Exercise brief: Your output should repeat the entries below exactly. It should contain no images.

------ Task input ------

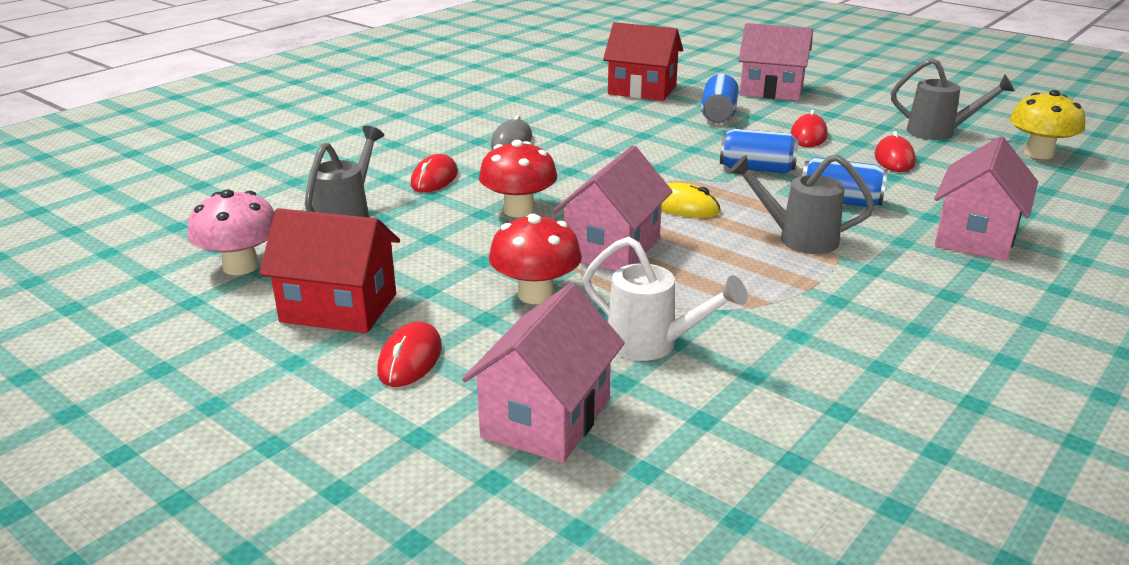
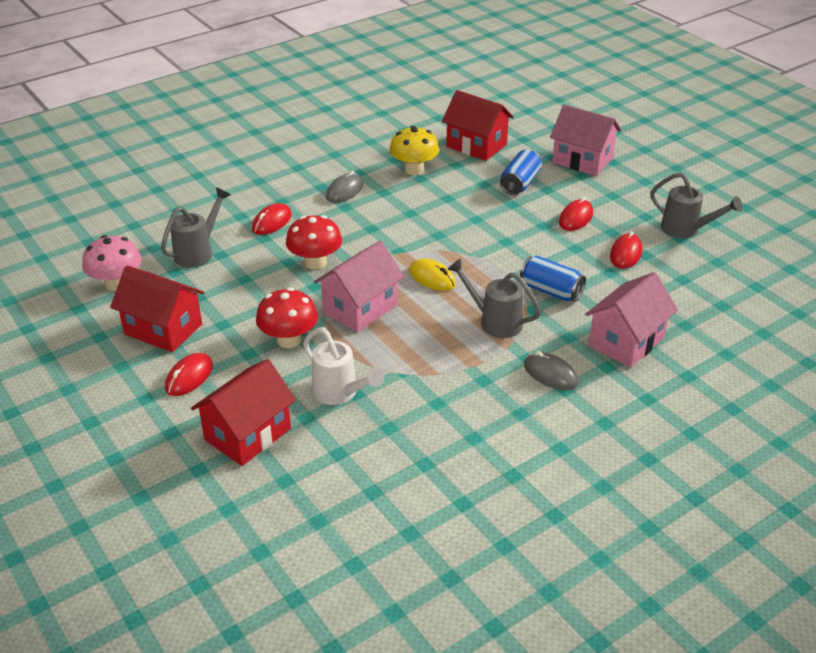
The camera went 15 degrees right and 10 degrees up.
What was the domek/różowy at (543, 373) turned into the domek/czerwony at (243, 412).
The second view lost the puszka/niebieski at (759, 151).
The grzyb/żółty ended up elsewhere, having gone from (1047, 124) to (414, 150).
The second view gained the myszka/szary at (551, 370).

------

Solution:
The camera went 15 degrees right and 10 degrees up.
What was the domek/różowy at (543, 373) turned into the domek/czerwony at (243, 412).
The second view lost the puszka/niebieski at (759, 151).
The grzyb/żółty ended up elsewhere, having gone from (1047, 124) to (414, 150).
The second view gained the myszka/szary at (551, 370).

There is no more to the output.